• PROBLEM REQUIREMENTS: Your output should be the line that contains "(544, 382) = (475, 533): orange" and all lines after it in the records, retyped exactly through the last one.

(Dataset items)

──────────

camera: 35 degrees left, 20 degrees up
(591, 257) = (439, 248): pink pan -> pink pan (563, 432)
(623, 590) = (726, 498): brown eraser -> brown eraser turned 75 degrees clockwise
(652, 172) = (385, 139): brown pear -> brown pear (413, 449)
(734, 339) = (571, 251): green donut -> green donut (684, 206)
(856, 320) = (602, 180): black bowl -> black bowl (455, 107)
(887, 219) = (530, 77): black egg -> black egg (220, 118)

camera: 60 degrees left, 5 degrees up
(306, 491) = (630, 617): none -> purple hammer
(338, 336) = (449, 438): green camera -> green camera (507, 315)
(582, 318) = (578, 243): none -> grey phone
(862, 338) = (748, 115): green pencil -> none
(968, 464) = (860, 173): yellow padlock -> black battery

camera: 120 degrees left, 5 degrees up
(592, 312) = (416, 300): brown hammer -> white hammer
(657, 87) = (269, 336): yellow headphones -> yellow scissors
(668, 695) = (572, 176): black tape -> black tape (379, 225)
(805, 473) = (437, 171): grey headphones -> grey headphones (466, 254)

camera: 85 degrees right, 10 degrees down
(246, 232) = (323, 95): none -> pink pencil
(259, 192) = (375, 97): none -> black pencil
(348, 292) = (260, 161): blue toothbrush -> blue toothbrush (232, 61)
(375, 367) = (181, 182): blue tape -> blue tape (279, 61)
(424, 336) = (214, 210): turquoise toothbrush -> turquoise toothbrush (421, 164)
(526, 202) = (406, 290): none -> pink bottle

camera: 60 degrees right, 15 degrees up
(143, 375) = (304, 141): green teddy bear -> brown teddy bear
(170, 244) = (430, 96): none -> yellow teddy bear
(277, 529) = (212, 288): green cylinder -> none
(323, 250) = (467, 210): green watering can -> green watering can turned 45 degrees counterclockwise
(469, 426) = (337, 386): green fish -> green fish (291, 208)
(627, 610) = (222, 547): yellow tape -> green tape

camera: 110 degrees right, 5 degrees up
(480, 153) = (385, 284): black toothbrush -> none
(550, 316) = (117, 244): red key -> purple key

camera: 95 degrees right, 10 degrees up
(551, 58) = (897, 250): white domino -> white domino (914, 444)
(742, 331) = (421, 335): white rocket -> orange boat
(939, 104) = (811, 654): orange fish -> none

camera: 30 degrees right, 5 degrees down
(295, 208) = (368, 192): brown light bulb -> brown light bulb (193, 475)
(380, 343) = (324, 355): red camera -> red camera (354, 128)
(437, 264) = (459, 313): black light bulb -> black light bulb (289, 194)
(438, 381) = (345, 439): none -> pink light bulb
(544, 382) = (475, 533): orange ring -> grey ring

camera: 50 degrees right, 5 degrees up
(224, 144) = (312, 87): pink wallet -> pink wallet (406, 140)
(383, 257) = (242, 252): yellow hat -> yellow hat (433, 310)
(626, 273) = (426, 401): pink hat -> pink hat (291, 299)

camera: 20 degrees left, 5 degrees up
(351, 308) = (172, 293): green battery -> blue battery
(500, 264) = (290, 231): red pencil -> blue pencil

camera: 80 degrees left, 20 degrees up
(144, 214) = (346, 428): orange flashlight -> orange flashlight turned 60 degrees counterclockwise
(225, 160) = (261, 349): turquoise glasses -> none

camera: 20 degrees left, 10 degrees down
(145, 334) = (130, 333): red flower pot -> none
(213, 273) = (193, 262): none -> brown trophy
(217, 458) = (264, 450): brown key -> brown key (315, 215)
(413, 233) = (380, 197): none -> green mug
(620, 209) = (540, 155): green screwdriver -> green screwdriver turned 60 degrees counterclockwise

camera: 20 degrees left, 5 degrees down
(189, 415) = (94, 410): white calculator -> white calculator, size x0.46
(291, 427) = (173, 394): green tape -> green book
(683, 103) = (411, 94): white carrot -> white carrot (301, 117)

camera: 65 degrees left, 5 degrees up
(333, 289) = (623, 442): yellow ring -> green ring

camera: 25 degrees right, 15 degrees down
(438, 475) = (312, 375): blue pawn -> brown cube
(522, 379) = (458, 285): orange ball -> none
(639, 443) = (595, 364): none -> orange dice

──────────

• TASK SOLUTION:
(544, 382) = (475, 533): orange ring -> grey ring

camera: 50 degrees right, 5 degrees up
(224, 144) = (312, 87): pink wallet -> pink wallet (406, 140)
(383, 257) = (242, 252): yellow hat -> yellow hat (433, 310)
(626, 273) = (426, 401): pink hat -> pink hat (291, 299)

camera: 20 degrees left, 5 degrees up
(351, 308) = (172, 293): green battery -> blue battery
(500, 264) = (290, 231): red pencil -> blue pencil

camera: 80 degrees left, 20 degrees up
(144, 214) = (346, 428): orange flashlight -> orange flashlight turned 60 degrees counterclockwise
(225, 160) = (261, 349): turquoise glasses -> none

camera: 20 degrees left, 10 degrees down
(145, 334) = (130, 333): red flower pot -> none
(213, 273) = (193, 262): none -> brown trophy
(217, 458) = (264, 450): brown key -> brown key (315, 215)
(413, 233) = (380, 197): none -> green mug
(620, 209) = (540, 155): green screwdriver -> green screwdriver turned 60 degrees counterclockwise

camera: 20 degrees left, 5 degrees down
(189, 415) = (94, 410): white calculator -> white calculator, size x0.46
(291, 427) = (173, 394): green tape -> green book
(683, 103) = (411, 94): white carrot -> white carrot (301, 117)

camera: 65 degrees left, 5 degrees up
(333, 289) = (623, 442): yellow ring -> green ring

camera: 25 degrees right, 15 degrees down
(438, 475) = (312, 375): blue pawn -> brown cube
(522, 379) = (458, 285): orange ball -> none
(639, 443) = (595, 364): none -> orange dice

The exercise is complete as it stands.